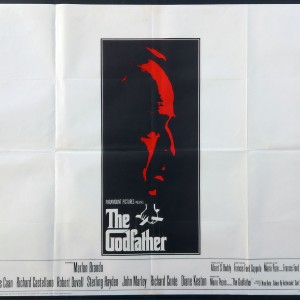
Find the location of a particular element. fold in poster is located at coordinates (27, 149), (54, 239), (52, 82), (55, 14), (152, 258), (248, 226), (224, 149), (282, 149), (246, 69), (147, 151).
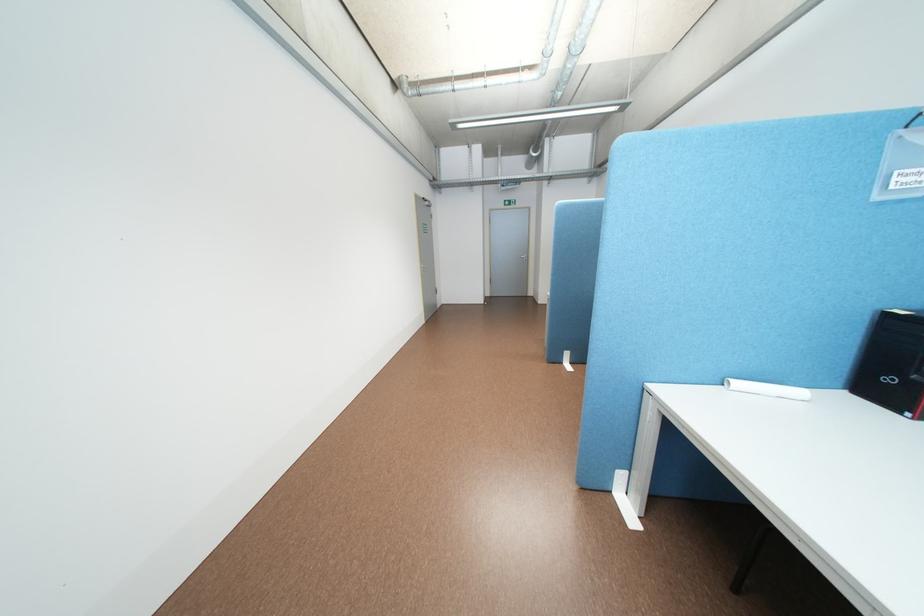
Where is `silver door handle`? The height and width of the screenshot is (616, 924). silver door handle is located at coordinates (523, 256).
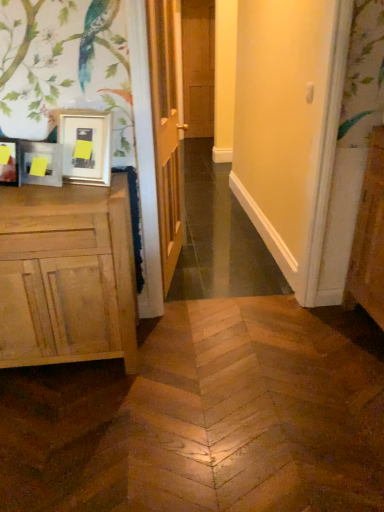
Question: Considering the positions of point (61, 165) and point (150, 55), is point (61, 165) closer or farther from the camera than point (150, 55)?

Choices:
 (A) closer
 (B) farther

Answer: (A)

Question: Relative to wooden door at center, marked as the second door in a back-to-front arrangement, is matte wooden picture frame at left in front or behind?

Choices:
 (A) behind
 (B) front

Answer: (B)

Question: Estimate the real-world distances between objects in this image. Which object is farther from the natural wood cabinet at left?

Choices:
 (A) matte wood screen door at center
 (B) wooden door at center, acting as the 1th door starting from the front
 (C) brown wooden door at center, acting as the 1th door starting from the back
 (D) matte wooden picture frame at left

Answer: (C)

Question: Which is farther from the matte wood screen door at center?

Choices:
 (A) brown wooden door at center, acting as the 1th door starting from the back
 (B) wooden door at center, positioned as the 1th door in bottom-to-top order
 (C) natural wood cabinet at left
 (D) matte wooden picture frame at left

Answer: (A)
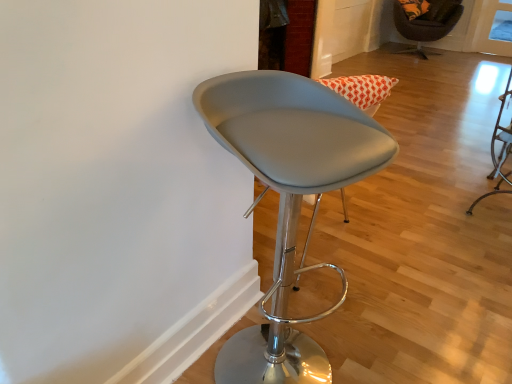
Question: Which direction should I rotate to look at satin gray stool at center, which ranks as the second chair in top-to-bottom order?

Choices:
 (A) left
 (B) right

Answer: (B)

Question: Can you confirm if velvet-like brown chair at upper right, marked as the second chair in a bottom-to-top arrangement, is positioned to the right of satin gray stool at center, placed as the first chair when sorted from bottom to top?

Choices:
 (A) yes
 (B) no

Answer: (A)

Question: Is velvet-like brown chair at upper right, the first chair from the right, aimed at satin gray stool at center, which ranks as the second chair in top-to-bottom order?

Choices:
 (A) no
 (B) yes

Answer: (B)

Question: Is velvet-like brown chair at upper right, the second chair viewed from the front, shorter than satin gray stool at center, which is the 2th chair from right to left?

Choices:
 (A) no
 (B) yes

Answer: (B)

Question: Does velvet-like brown chair at upper right, marked as the second chair in a bottom-to-top arrangement, appear on the left side of satin gray stool at center, the 1th chair positioned from the front?

Choices:
 (A) no
 (B) yes

Answer: (A)

Question: Can you confirm if velvet-like brown chair at upper right, positioned as the 1th chair in back-to-front order, is wider than satin gray stool at center, placed as the first chair when sorted from bottom to top?

Choices:
 (A) yes
 (B) no

Answer: (A)

Question: From the image's perspective, would you say velvet-like brown chair at upper right, which appears as the 1th chair when viewed from the top, is positioned over satin gray stool at center, the 1th chair positioned from the front?

Choices:
 (A) yes
 (B) no

Answer: (A)

Question: Is satin gray stool at center, the 1th chair in the left-to-right sequence, oriented away from velvet-like brown chair at upper right, which is the 2th chair from left to right?

Choices:
 (A) yes
 (B) no

Answer: (B)

Question: Is there a large distance between satin gray stool at center, arranged as the second chair when viewed from the back, and velvet-like brown chair at upper right, the first chair from the right?

Choices:
 (A) yes
 (B) no

Answer: (A)

Question: Is satin gray stool at center, placed as the first chair when sorted from bottom to top, next to velvet-like brown chair at upper right, the second chair viewed from the front?

Choices:
 (A) no
 (B) yes

Answer: (A)

Question: Is satin gray stool at center, which ranks as the second chair in top-to-bottom order, thinner than velvet-like brown chair at upper right, which is the 2th chair from left to right?

Choices:
 (A) no
 (B) yes

Answer: (B)

Question: From a real-world perspective, is satin gray stool at center, arranged as the second chair when viewed from the back, over velvet-like brown chair at upper right, which is the 2th chair from left to right?

Choices:
 (A) no
 (B) yes

Answer: (B)

Question: From the image's perspective, does satin gray stool at center, arranged as the second chair when viewed from the back, appear lower than velvet-like brown chair at upper right, the first chair from the right?

Choices:
 (A) no
 (B) yes

Answer: (B)

Question: Is point (339, 274) closer or farther from the camera than point (439, 29)?

Choices:
 (A) closer
 (B) farther

Answer: (A)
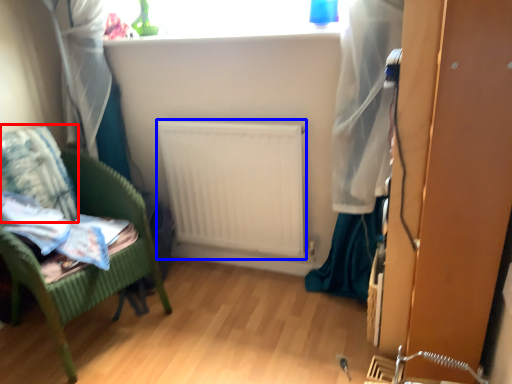
Question: Among these objects, which one is nearest to the camera, pillow (highlighted by a red box) or radiator (highlighted by a blue box)?

Choices:
 (A) pillow
 (B) radiator

Answer: (A)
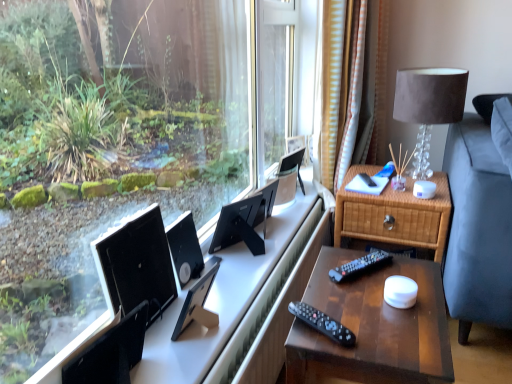
Where is `vacant space situated on the left part of black plastic remote control at lower center, acting as the 2th remote control starting from the front`? vacant space situated on the left part of black plastic remote control at lower center, acting as the 2th remote control starting from the front is located at coordinates (324, 280).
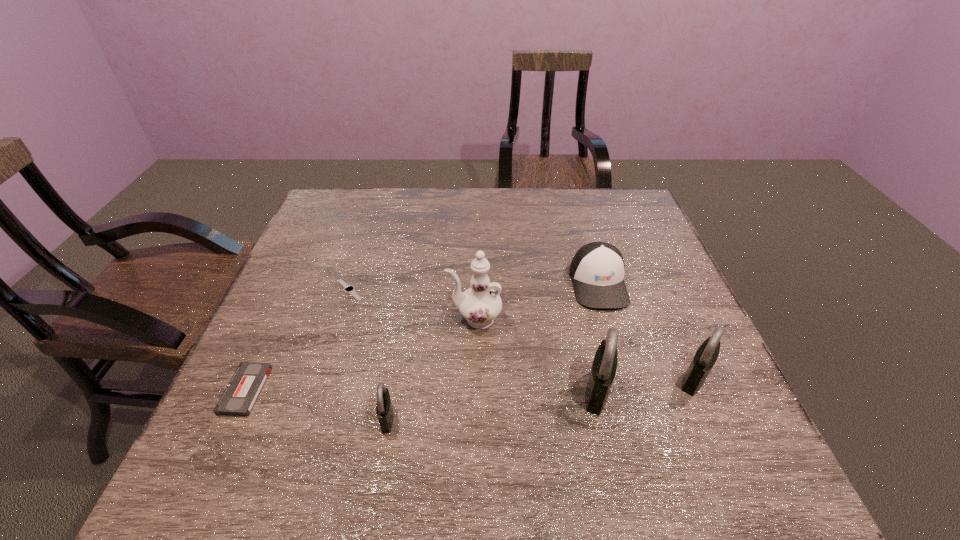
Locate an element on the screen. This screenshot has width=960, height=540. vacant space that satisfies the following two spatial constraints: 1. on the front panel of the cap; 2. on the left side of the third tallest object is located at coordinates (626, 379).

You are a GUI agent. You are given a task and a screenshot of the screen. Output one action in this format:
    pyautogui.click(x=<x>, y=<y>)
    Task: Click on the vacant space that satisfies the following two spatial constraints: 1. on the front panel of the cap; 2. on the right side of the third tallest object
    The image size is (960, 540).
    Given the screenshot: What is the action you would take?
    pyautogui.click(x=626, y=379)

This screenshot has width=960, height=540. Identify the location of free space in the image that satisfies the following two spatial constraints: 1. on the front panel of the cap; 2. at the spout of the fourth object from right to left. (609, 319).

Identify the location of vacant space that satisfies the following two spatial constraints: 1. on the front panel of the cap; 2. on the left side of the second tallest padlock. (626, 379).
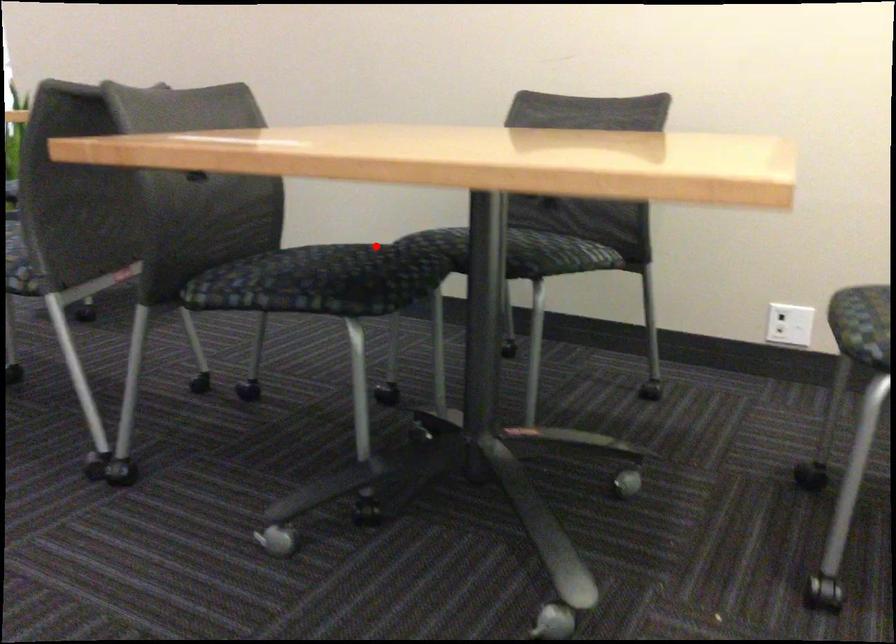
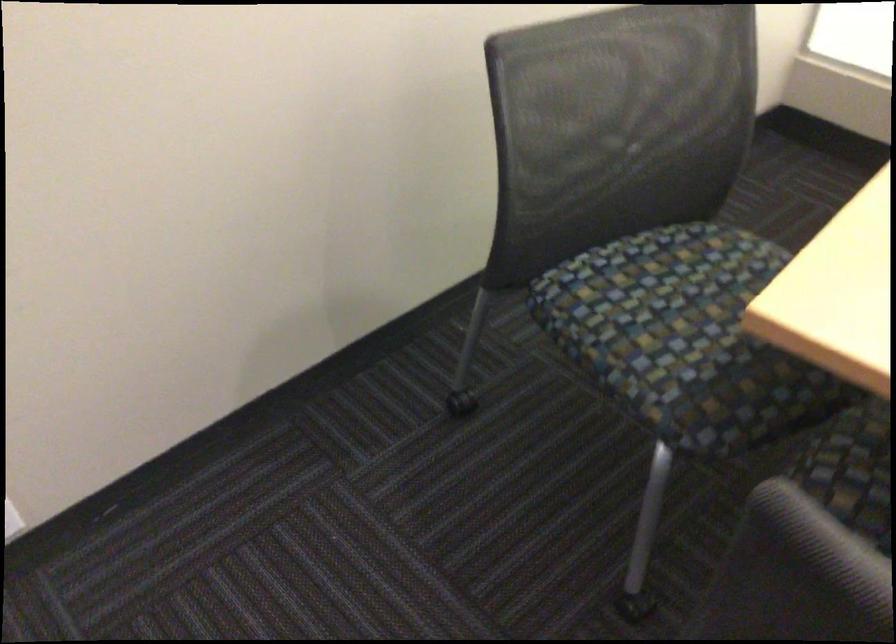
Question: I am providing you with two images of the same scene from different viewpoints. A red point is shown in image1. For the corresponding object point in image2, is it positioned nearer or farther from the camera?

Choices:
 (A) Nearer
 (B) Farther

Answer: (A)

• _TASK ITEM_: Collect every line of the listing above that contains the word "starting", and treat uppercase and lowercase letters as different.

• _OUTPUT FOR THIS EXERCISE_:
 (B) wooden door at center, acting as the 1th door starting from the front
 (C) brown wooden door at center, acting as the 1th door starting from the back
 (A) brown wooden door at center, acting as the 1th door starting from the back
Where is `vacant space situated on the left part of black plastic remote control at lower center, acting as the 2th remote control starting from the front`? vacant space situated on the left part of black plastic remote control at lower center, acting as the 2th remote control starting from the front is located at coordinates (324, 280).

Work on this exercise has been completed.